Reproduce the entries in full and exactly. Pictures stay out.

----- Information provided

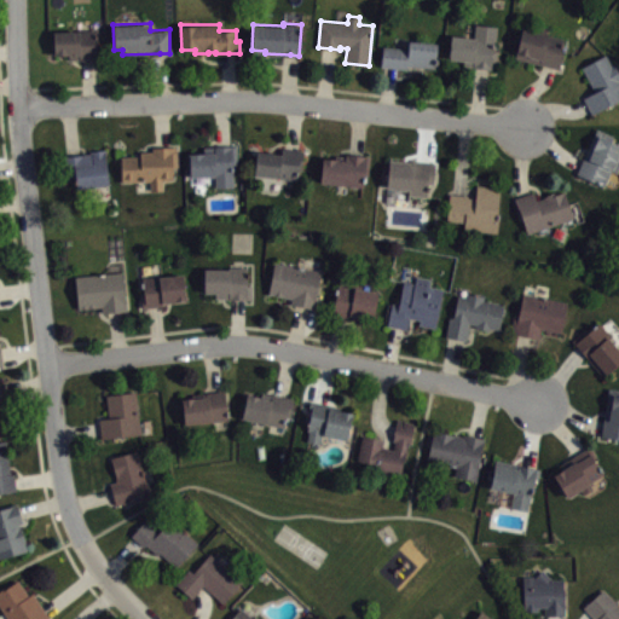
[(521,28),(515,58),(549,65),(559,67),(565,38),(521,28)]
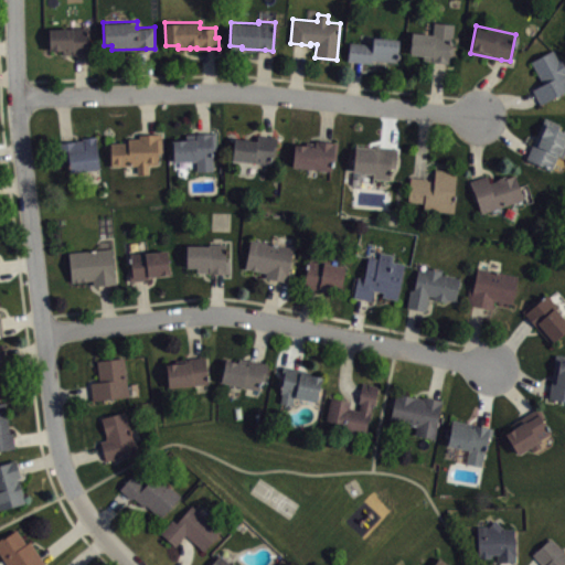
[(88,27),(49,28),(50,50),(62,49),(63,53),(81,53),(89,53),(88,27)]
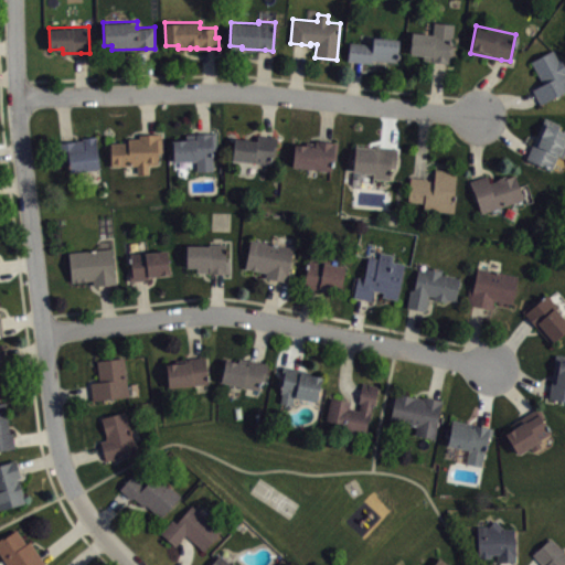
[(450,46),(454,46),(451,62),(440,61),(423,59),(424,55),(409,53),(413,32),(435,34),(435,33),(451,35),(450,46)]
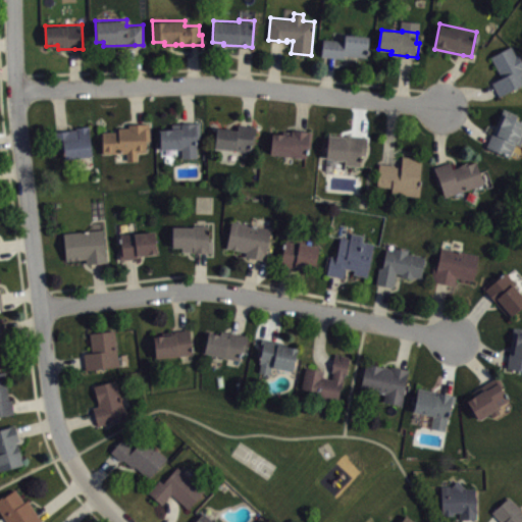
[(367,56),(369,36),(346,34),(345,41),(323,38),(321,55),(330,56),(344,57),(344,54),(367,56)]
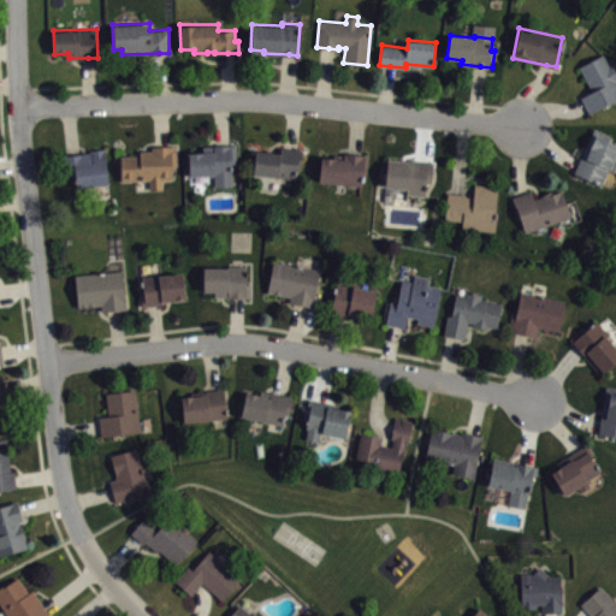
[(603,53),(579,66),(592,90),(580,96),(585,104),(588,112),(615,96),(615,70),(612,63),(609,64),(603,53)]
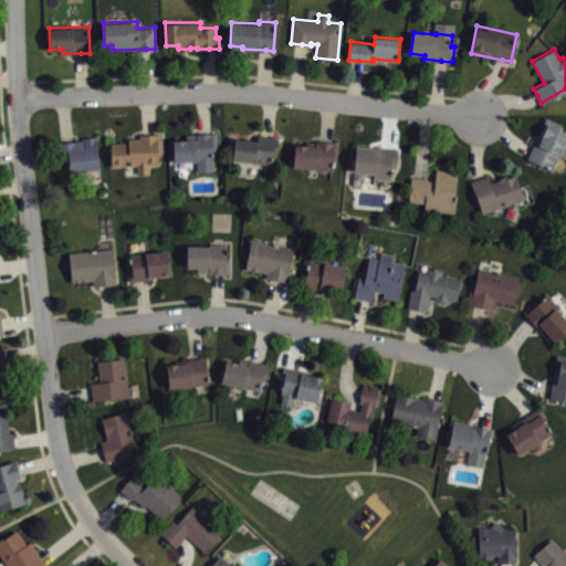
[(565,132),(558,128),(561,124),(545,117),(531,149),(527,157),(552,168),(558,154),(564,156),(565,150),(565,140),(565,137),(565,132)]
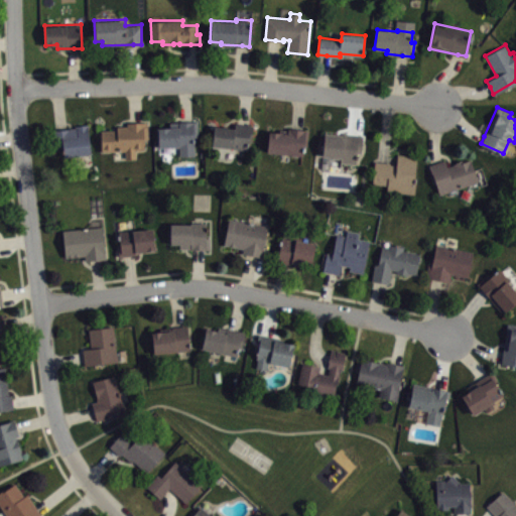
[(101,129),(101,150),(126,149),(126,157),(136,157),(136,149),(144,149),(144,138),(148,138),(147,121),(137,121),(128,122),(128,125),(117,125),(117,129),(101,129)]
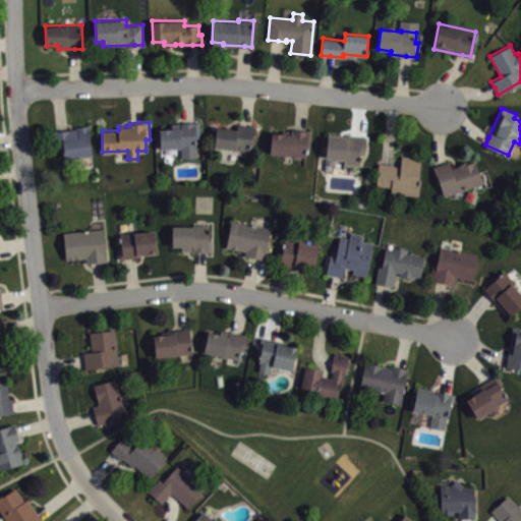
[(171,123),(171,128),(160,128),(160,148),(181,147),(181,157),(196,156),(196,137),(199,137),(199,122),(188,122),(171,123)]
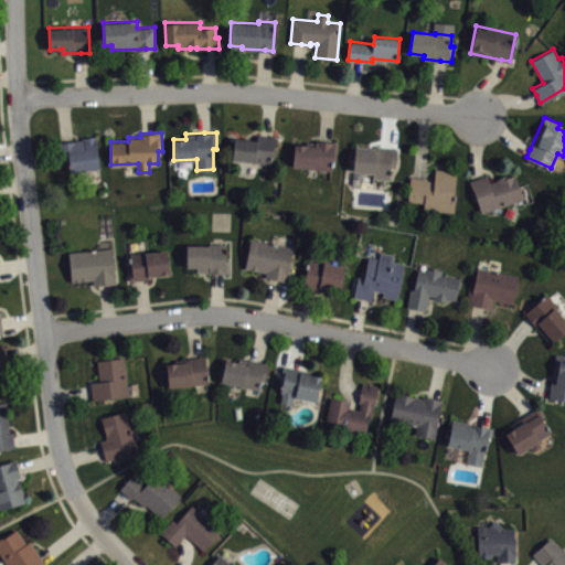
[(235,137),(233,159),(272,163),(273,153),(276,155),(277,137),(268,136),(258,135),(257,140),(235,137)]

----------

Expected answer.
[(521,28),(515,58),(549,65),(559,67),(565,38),(521,28)]
[(88,27),(49,28),(50,50),(62,49),(63,53),(81,53),(89,53),(88,27)]
[(450,46),(454,46),(451,62),(440,61),(423,59),(424,55),(409,53),(413,32),(435,34),(435,33),(451,35),(450,46)]
[(367,56),(369,36),(346,34),(345,41),(323,38),(321,55),(330,56),(344,57),(344,54),(367,56)]
[(603,53),(579,66),(592,90),(580,96),(585,104),(588,112),(615,96),(615,70),(612,63),(609,64),(603,53)]
[(565,132),(558,128),(561,124),(545,117),(531,149),(527,157),(552,168),(558,154),(564,156),(565,150),(565,140),(565,137),(565,132)]
[(101,129),(101,150),(126,149),(126,157),(136,157),(136,149),(144,149),(144,138),(148,138),(147,121),(137,121),(128,122),(128,125),(117,125),(117,129),(101,129)]
[(171,123),(171,128),(160,128),(160,148),(181,147),(181,157),(196,156),(196,137),(199,137),(199,122),(188,122),(171,123)]
[(235,137),(233,159),(272,163),(273,153),(276,155),(277,137),(268,136),(258,135),(257,140),(235,137)]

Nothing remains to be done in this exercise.